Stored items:
______________________________

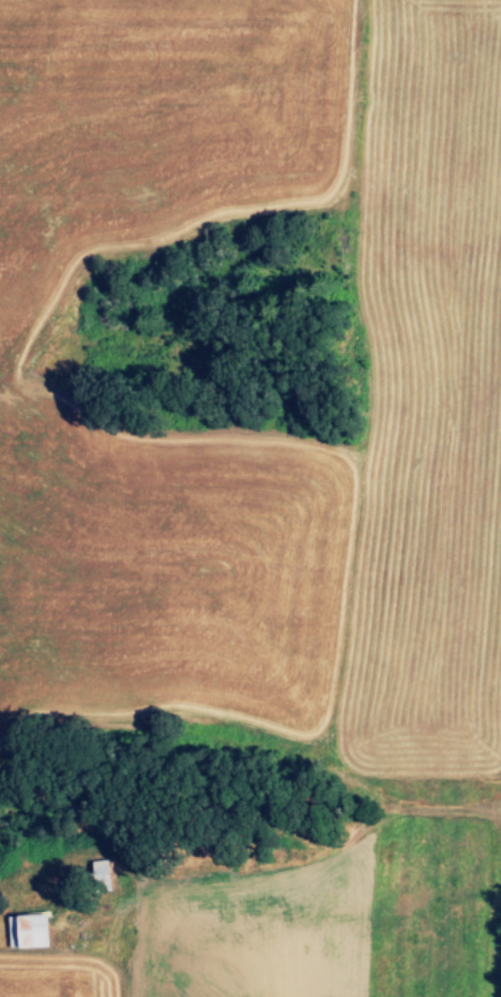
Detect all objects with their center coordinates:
building: (106, 877)
building: (34, 932)

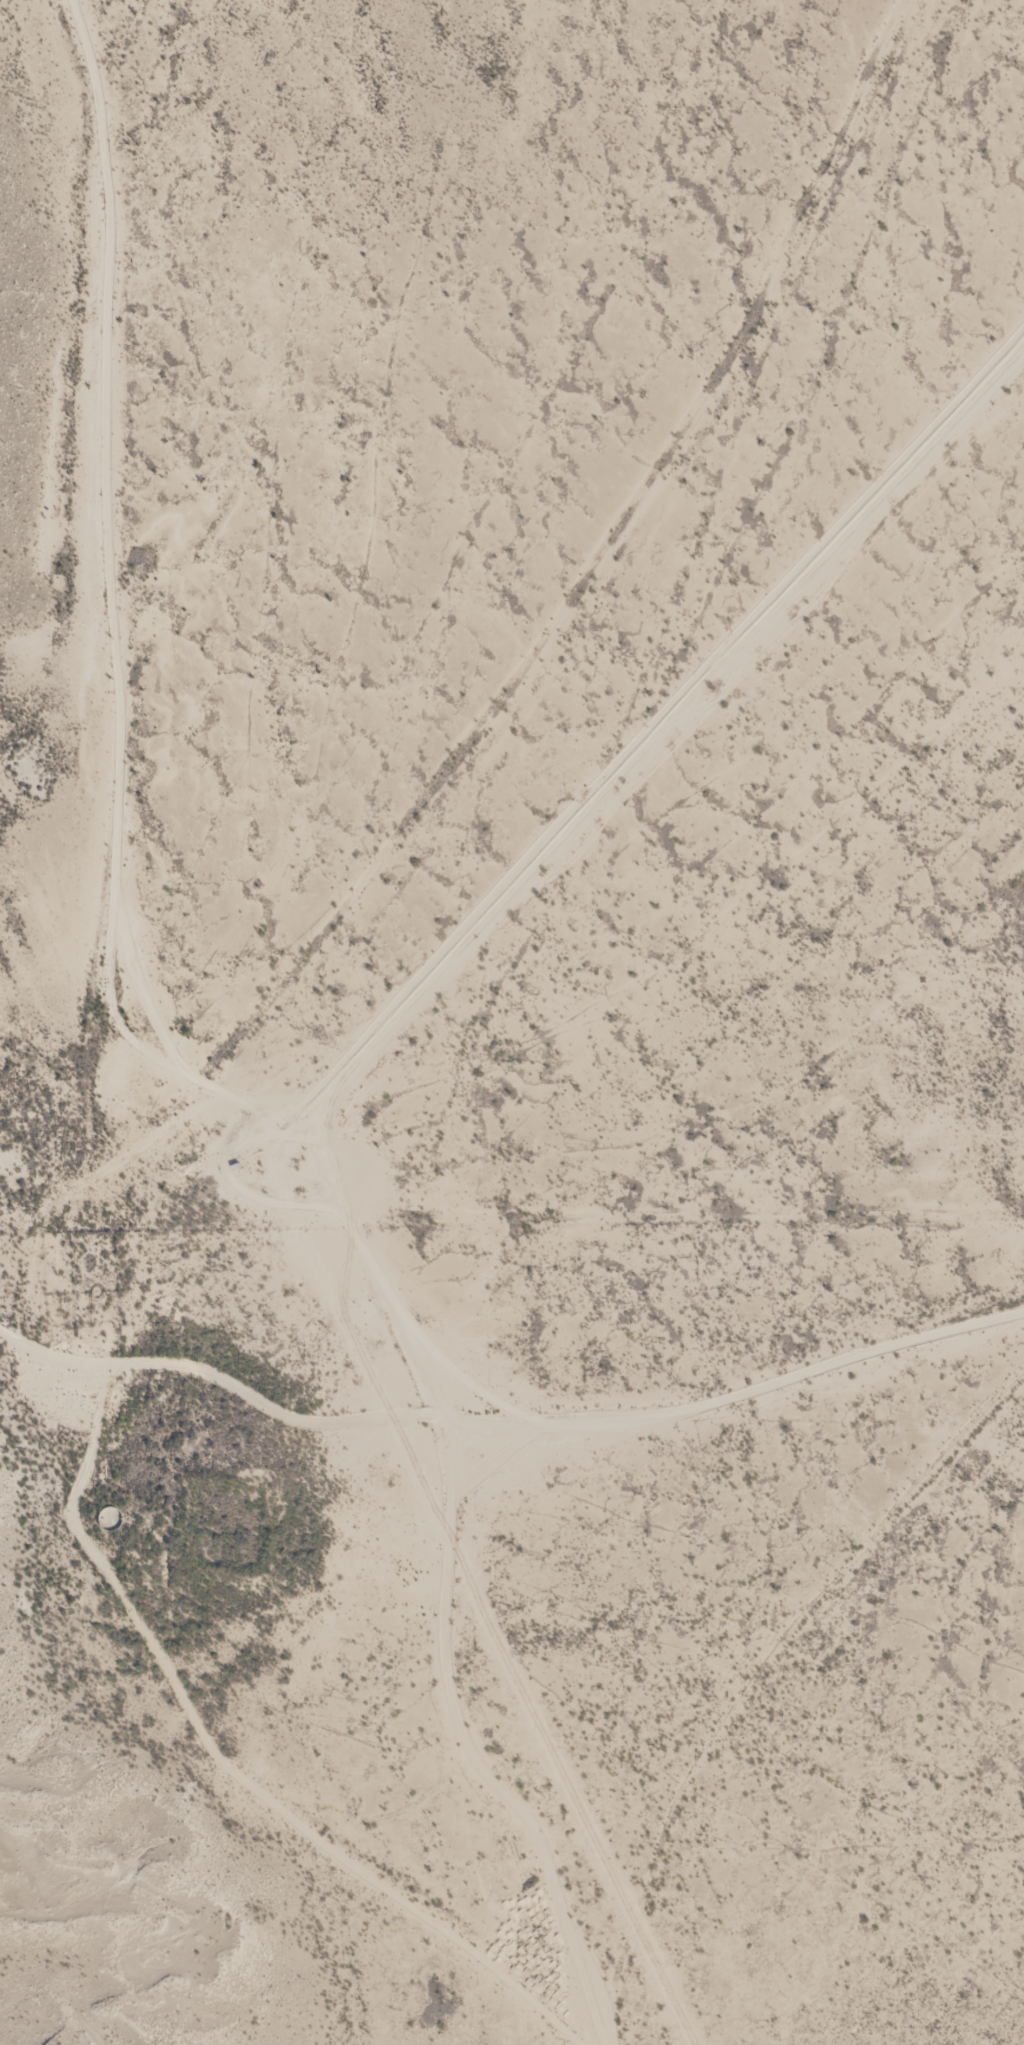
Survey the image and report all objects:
road: (91, 611)
road: (465, 674)
road: (35, 1336)
road: (543, 1436)
road: (205, 1773)

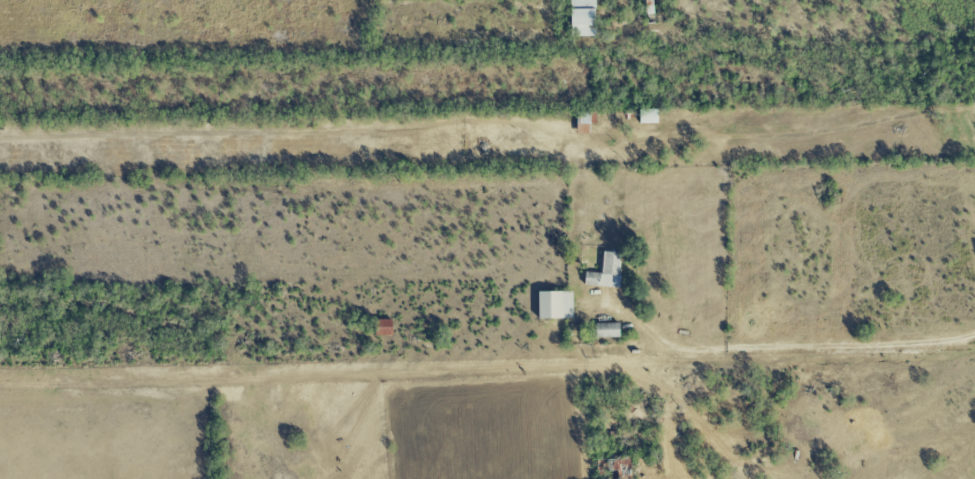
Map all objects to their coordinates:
building: (581, 18)
building: (647, 117)
building: (584, 122)
building: (604, 272)
building: (554, 305)
building: (382, 328)
building: (606, 331)
road: (803, 346)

______________________________

*PROBLEM TO SOLVE*:
All of the records need to be restated word for word, but not the pictures.

*SOLUTION TO THIS PROBLEM*:
Detect all objects with their center coordinates:
building: (106, 877)
building: (34, 932)

Survey the image and report all objects:
road: (91, 611)
road: (465, 674)
road: (35, 1336)
road: (543, 1436)
road: (205, 1773)

Map all objects to their coordinates:
building: (581, 18)
building: (647, 117)
building: (584, 122)
building: (604, 272)
building: (554, 305)
building: (382, 328)
building: (606, 331)
road: (803, 346)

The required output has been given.